» **THE DATA**
────

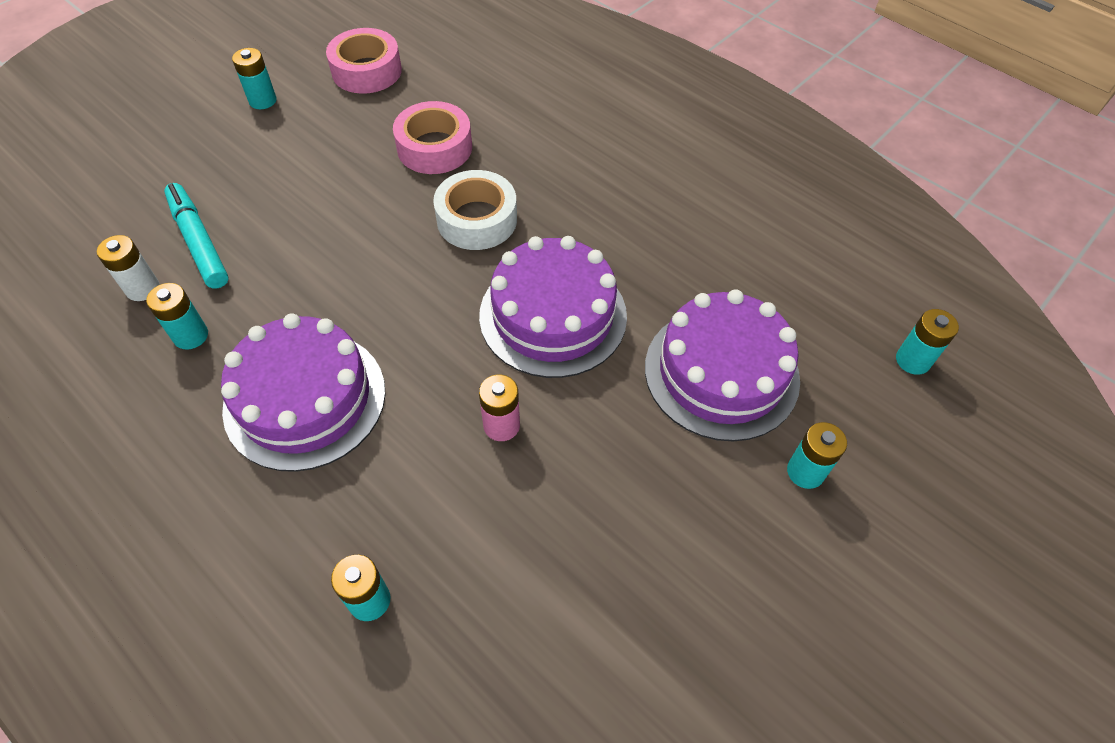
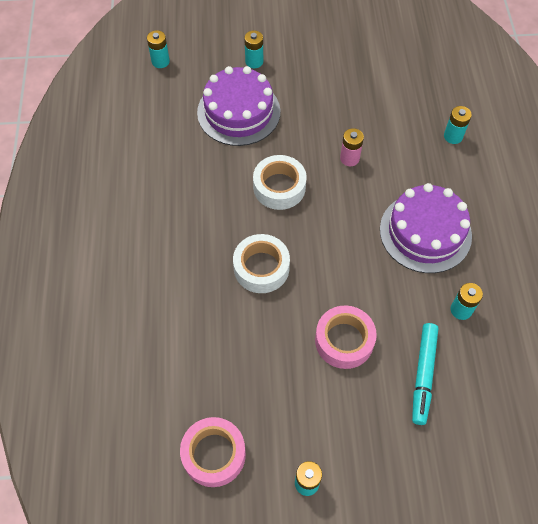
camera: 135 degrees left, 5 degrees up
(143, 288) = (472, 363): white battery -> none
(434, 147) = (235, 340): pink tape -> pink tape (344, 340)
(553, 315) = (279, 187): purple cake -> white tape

────

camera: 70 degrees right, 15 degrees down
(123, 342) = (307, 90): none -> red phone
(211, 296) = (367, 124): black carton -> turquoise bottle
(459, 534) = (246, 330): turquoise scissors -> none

────

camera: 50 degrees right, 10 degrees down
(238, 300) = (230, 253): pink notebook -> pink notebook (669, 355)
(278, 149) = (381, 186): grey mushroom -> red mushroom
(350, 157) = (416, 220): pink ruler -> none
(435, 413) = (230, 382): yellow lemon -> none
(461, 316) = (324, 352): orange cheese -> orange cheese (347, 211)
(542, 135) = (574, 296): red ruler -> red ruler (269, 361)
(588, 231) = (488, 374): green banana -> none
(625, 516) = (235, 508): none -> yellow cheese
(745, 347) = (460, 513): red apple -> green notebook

────

» **ASSIGNED TASK**
Go over the data above and copy every line that has the word "down" in it.

» **RESPONSE**
camera: 70 degrees right, 15 degrees down
camera: 50 degrees right, 10 degrees down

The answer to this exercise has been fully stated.